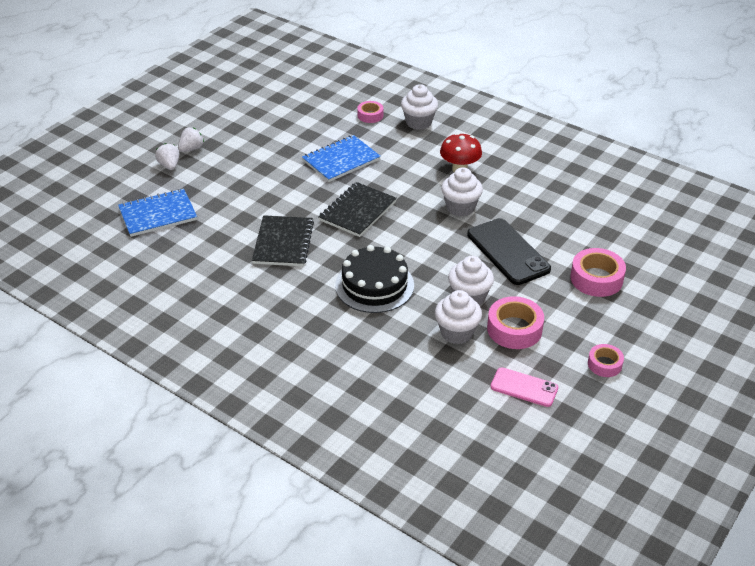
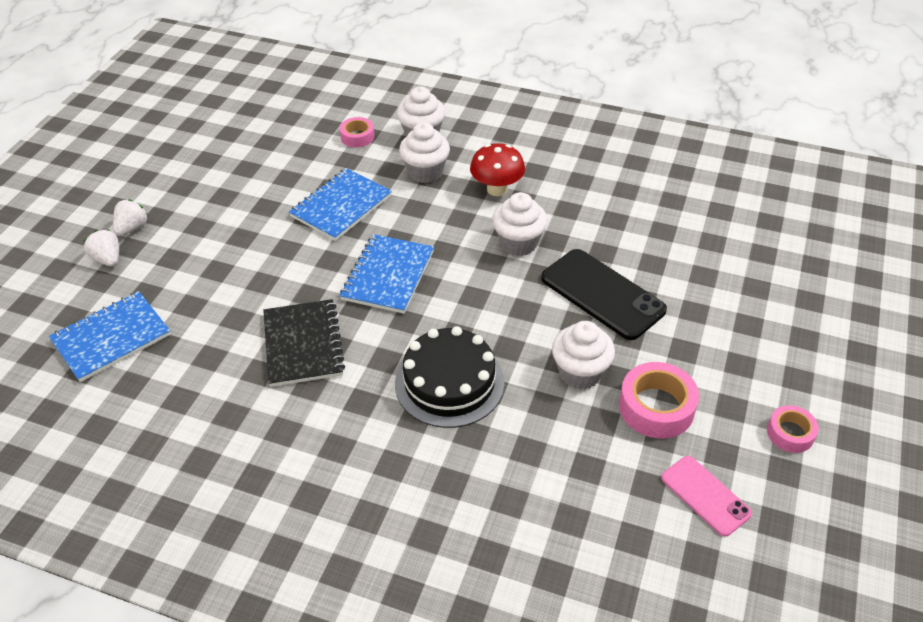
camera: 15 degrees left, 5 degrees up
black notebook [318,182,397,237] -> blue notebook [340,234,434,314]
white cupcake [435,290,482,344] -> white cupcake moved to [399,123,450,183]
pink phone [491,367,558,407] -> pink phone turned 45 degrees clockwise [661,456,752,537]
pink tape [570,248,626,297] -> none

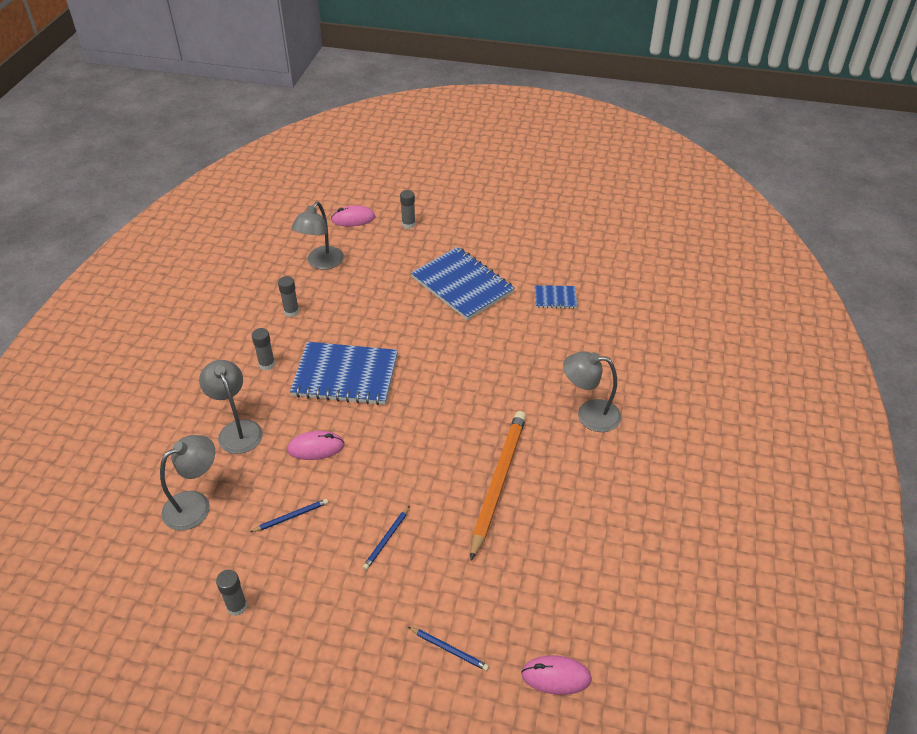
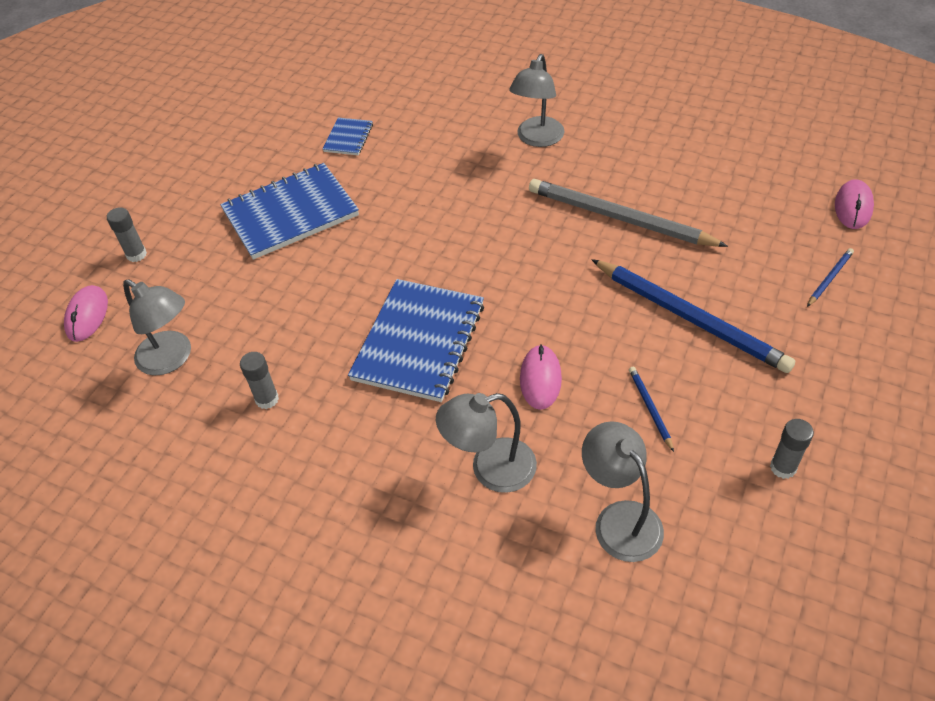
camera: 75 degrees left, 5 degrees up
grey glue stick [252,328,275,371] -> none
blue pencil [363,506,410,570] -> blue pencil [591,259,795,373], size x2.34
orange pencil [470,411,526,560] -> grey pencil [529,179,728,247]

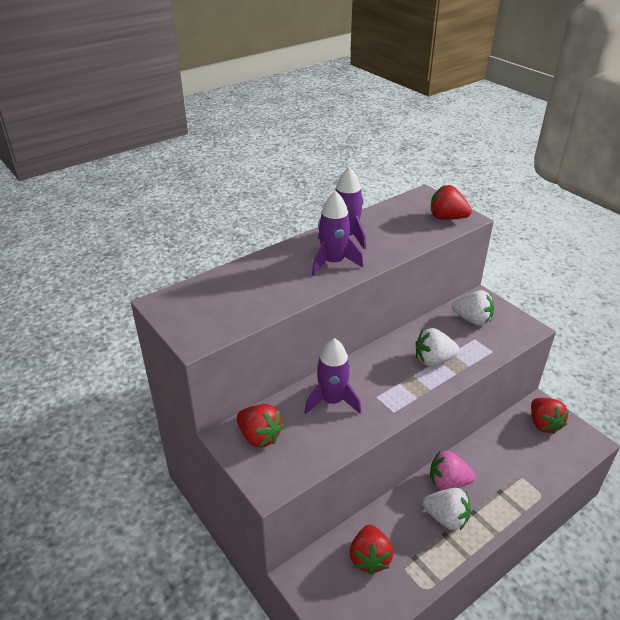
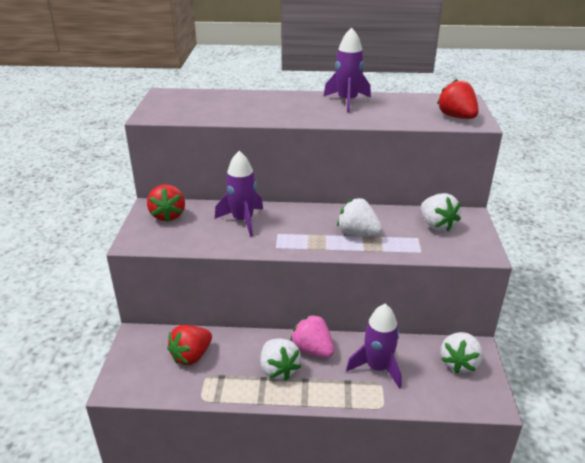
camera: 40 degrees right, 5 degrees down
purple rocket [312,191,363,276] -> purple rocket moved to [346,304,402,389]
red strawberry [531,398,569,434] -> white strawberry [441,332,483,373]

* * *

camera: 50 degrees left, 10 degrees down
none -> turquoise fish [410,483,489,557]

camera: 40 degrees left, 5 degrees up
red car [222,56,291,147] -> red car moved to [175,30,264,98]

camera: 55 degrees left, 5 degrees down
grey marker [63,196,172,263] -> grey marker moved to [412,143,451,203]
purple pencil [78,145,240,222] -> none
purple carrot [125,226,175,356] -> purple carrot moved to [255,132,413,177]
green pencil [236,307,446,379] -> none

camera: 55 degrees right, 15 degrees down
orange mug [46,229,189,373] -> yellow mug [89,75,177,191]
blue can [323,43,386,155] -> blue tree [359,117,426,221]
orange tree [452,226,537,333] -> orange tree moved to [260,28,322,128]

*ASSIGNMENT*. Find the string "down" in the entries above and return each line that holds it.

*REPLY*.
camera: 40 degrees right, 5 degrees down
camera: 50 degrees left, 10 degrees down
camera: 55 degrees left, 5 degrees down
camera: 55 degrees right, 15 degrees down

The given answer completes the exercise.